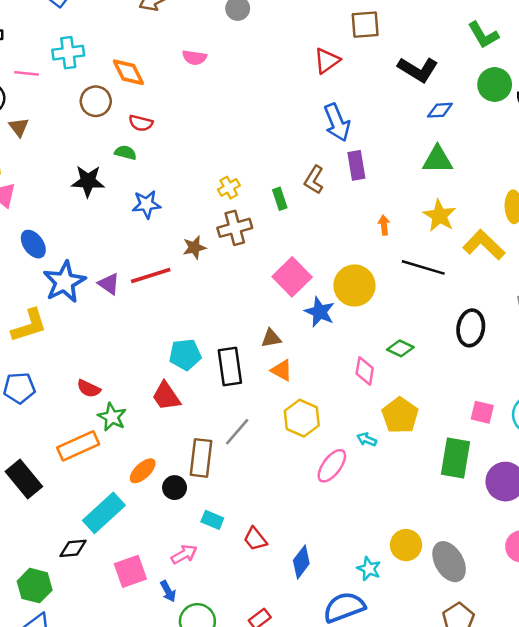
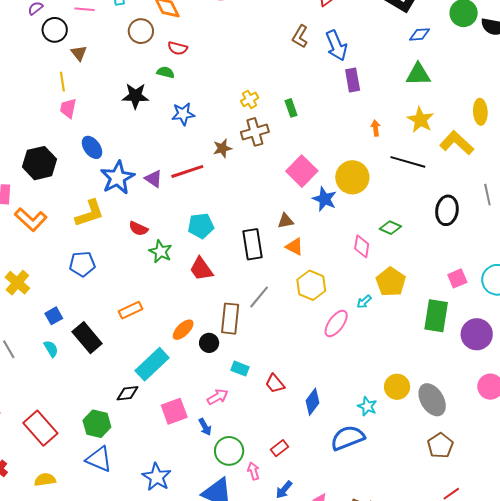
brown L-shape: (314, 180) -> (300, 36), moved
cyan pentagon: (185, 355) -> (201, 226), moved
red semicircle: (89, 389) -> (138, 229), moved
pink square: (482, 412) -> (457, 278), turned -36
green star: (112, 417) -> (161, 252), moved
cyan arrow: (367, 439) -> (364, 302), turned -63
orange rectangle: (78, 446) -> (131, 310), size x0.7

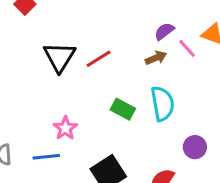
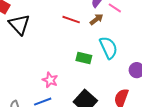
black triangle: (60, 57) -> (19, 24), moved
red line: (99, 59) -> (71, 20), moved, turned 66

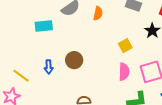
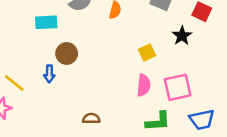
brown circle: (74, 60) -> (67, 53), moved

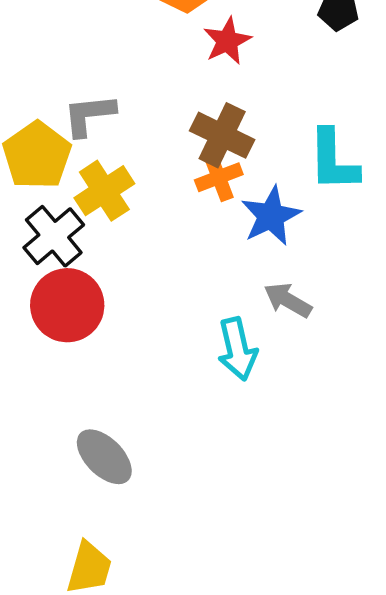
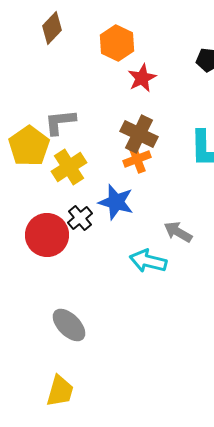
blue star: (271, 216) -> (116, 202), moved, turned -30
black cross: (54, 236) -> (80, 218), moved, size x0.7
cyan arrow: (237, 349) -> (148, 261), turned 117

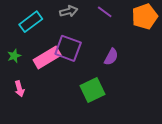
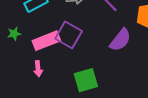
purple semicircle: (111, 57) -> (120, 40), moved, size x1.4
pink arrow: (19, 89) -> (38, 69), moved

- - -

EXERCISE GOAL:
The whole listing must be transcribed exactly. No pictures belong in the copy.

PROBLEM SOLUTION:
brown L-shape: (314, 180) -> (300, 36), moved
cyan pentagon: (185, 355) -> (201, 226), moved
red semicircle: (89, 389) -> (138, 229), moved
pink square: (482, 412) -> (457, 278), turned -36
green star: (112, 417) -> (161, 252), moved
cyan arrow: (367, 439) -> (364, 302), turned -63
orange rectangle: (78, 446) -> (131, 310), size x0.7

black triangle: (60, 57) -> (19, 24), moved
red line: (99, 59) -> (71, 20), moved, turned 66

brown circle: (74, 60) -> (67, 53), moved

blue star: (271, 216) -> (116, 202), moved, turned -30
black cross: (54, 236) -> (80, 218), moved, size x0.7
cyan arrow: (237, 349) -> (148, 261), turned 117

purple semicircle: (111, 57) -> (120, 40), moved, size x1.4
pink arrow: (19, 89) -> (38, 69), moved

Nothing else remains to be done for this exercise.